# What is expected
Nothing but the lines below between the line holding "brown round brick" and the line holding "brown tile F5:G5", inclusive, should appear in the answer, each set down exactly.

[Spatial reasoning data]
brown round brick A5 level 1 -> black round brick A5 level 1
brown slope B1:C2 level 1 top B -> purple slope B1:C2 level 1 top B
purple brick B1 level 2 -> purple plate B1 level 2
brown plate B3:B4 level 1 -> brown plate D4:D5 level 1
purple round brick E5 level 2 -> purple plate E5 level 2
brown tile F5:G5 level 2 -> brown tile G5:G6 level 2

---

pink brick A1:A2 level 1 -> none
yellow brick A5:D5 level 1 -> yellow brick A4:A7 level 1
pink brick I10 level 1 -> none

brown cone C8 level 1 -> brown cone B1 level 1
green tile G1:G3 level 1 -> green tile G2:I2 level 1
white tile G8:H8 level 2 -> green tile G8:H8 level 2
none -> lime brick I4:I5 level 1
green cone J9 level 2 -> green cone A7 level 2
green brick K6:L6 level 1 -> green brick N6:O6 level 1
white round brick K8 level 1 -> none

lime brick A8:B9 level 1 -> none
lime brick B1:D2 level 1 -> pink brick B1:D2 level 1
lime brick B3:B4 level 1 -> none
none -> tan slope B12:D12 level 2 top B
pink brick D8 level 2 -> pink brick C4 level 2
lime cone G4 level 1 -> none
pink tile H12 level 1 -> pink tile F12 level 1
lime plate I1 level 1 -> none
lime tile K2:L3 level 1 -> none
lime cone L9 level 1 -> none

* * *

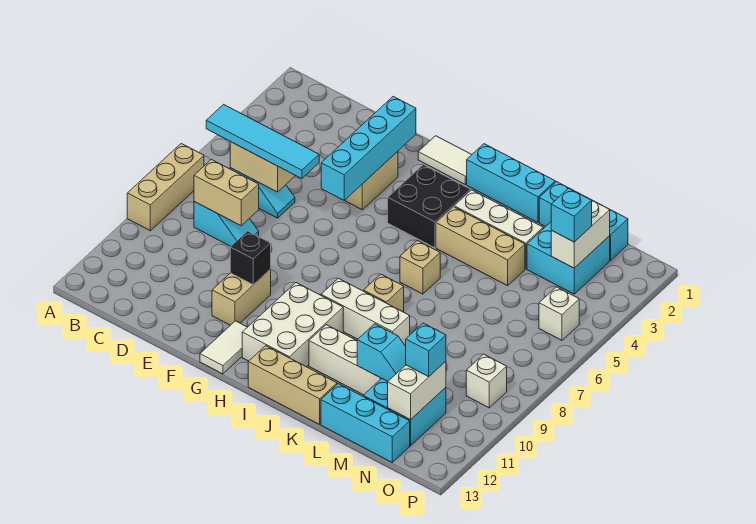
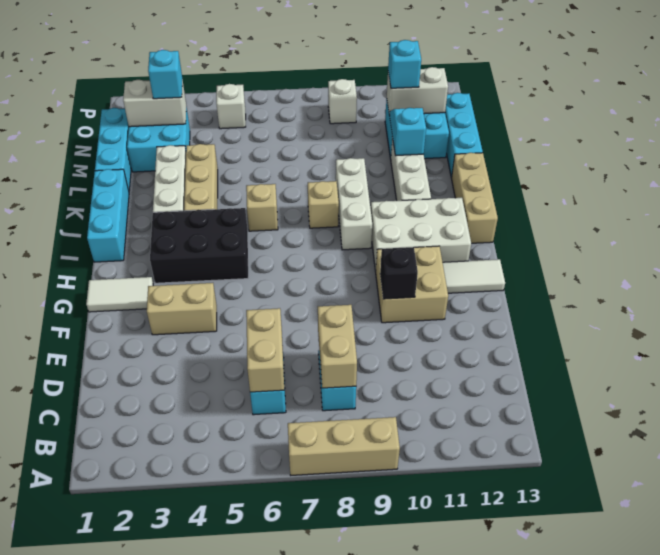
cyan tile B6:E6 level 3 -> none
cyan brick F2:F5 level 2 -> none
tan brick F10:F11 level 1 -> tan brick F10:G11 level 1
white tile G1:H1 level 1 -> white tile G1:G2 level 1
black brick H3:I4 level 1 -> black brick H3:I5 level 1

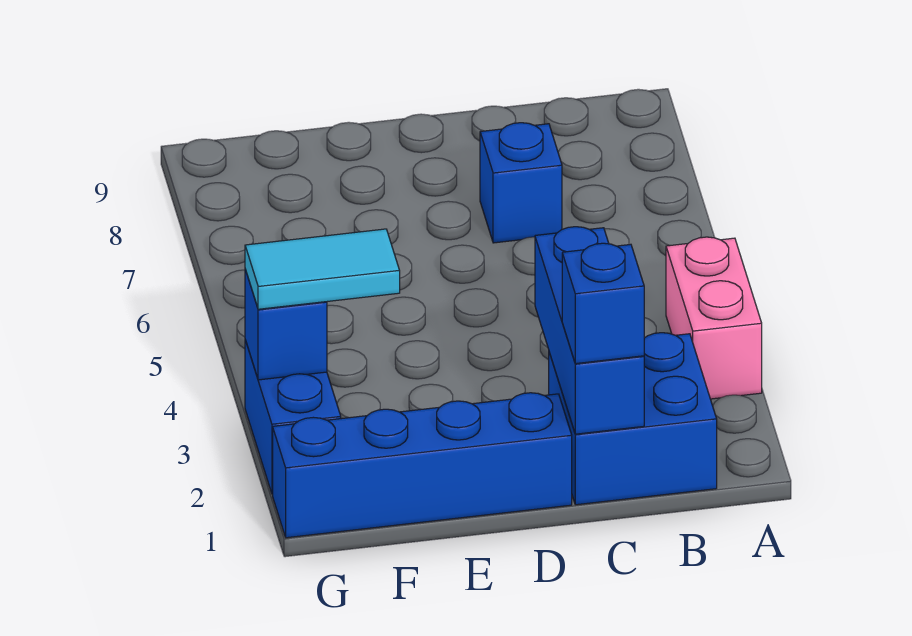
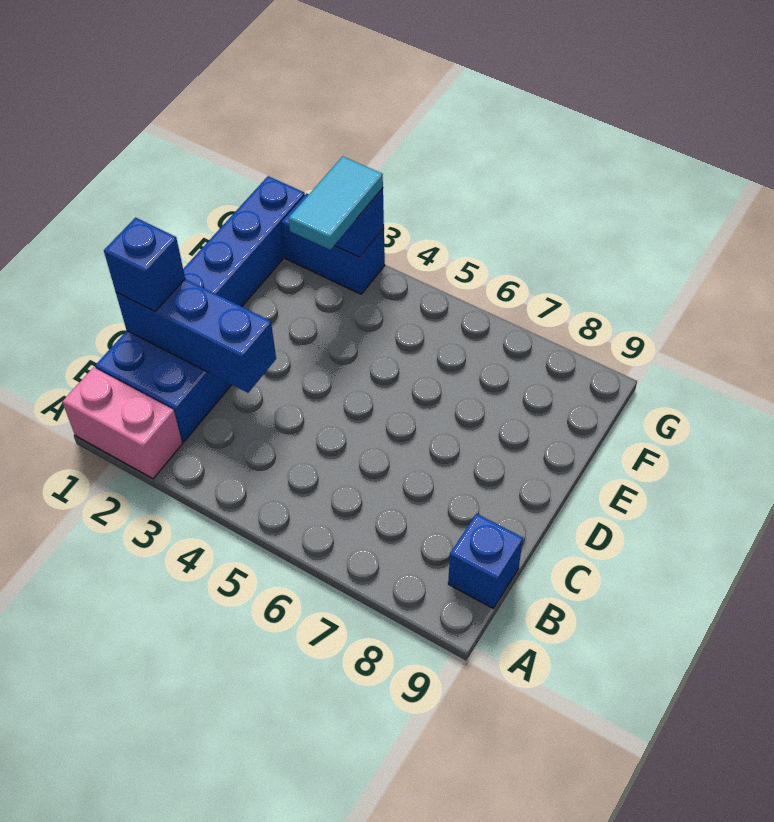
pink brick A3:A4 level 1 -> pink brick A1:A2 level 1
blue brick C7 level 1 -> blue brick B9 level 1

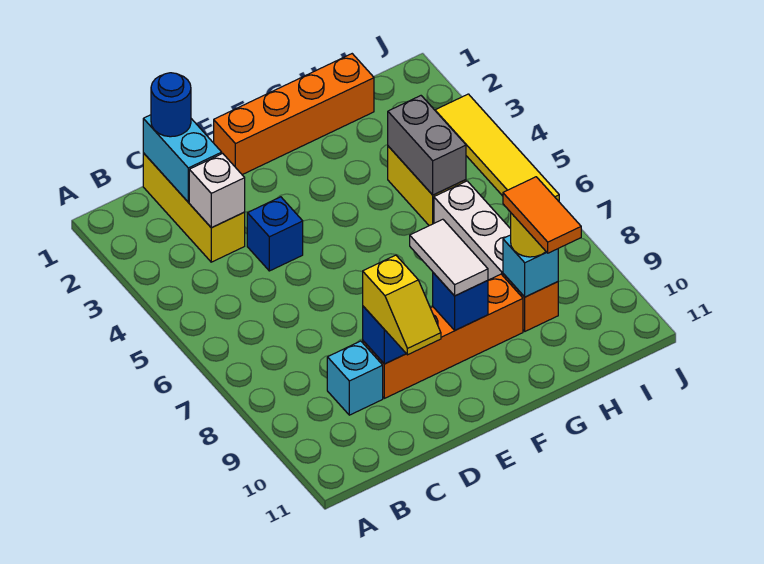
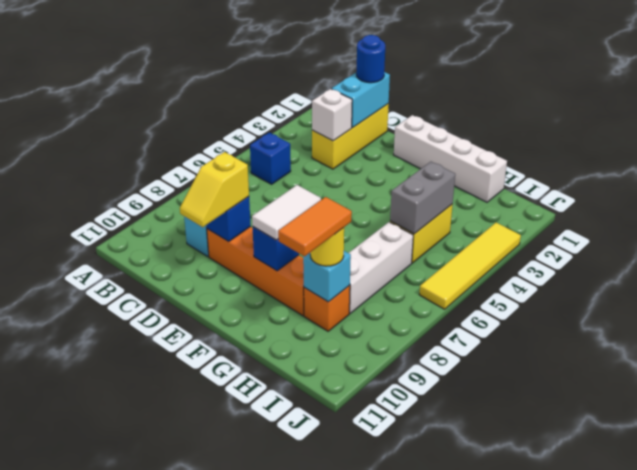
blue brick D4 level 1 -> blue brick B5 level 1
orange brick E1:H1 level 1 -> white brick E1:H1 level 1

# Task answer
brown round brick A5 level 1 -> black round brick A5 level 1
brown slope B1:C2 level 1 top B -> purple slope B1:C2 level 1 top B
purple brick B1 level 2 -> purple plate B1 level 2
brown plate B3:B4 level 1 -> brown plate D4:D5 level 1
purple round brick E5 level 2 -> purple plate E5 level 2
brown tile F5:G5 level 2 -> brown tile G5:G6 level 2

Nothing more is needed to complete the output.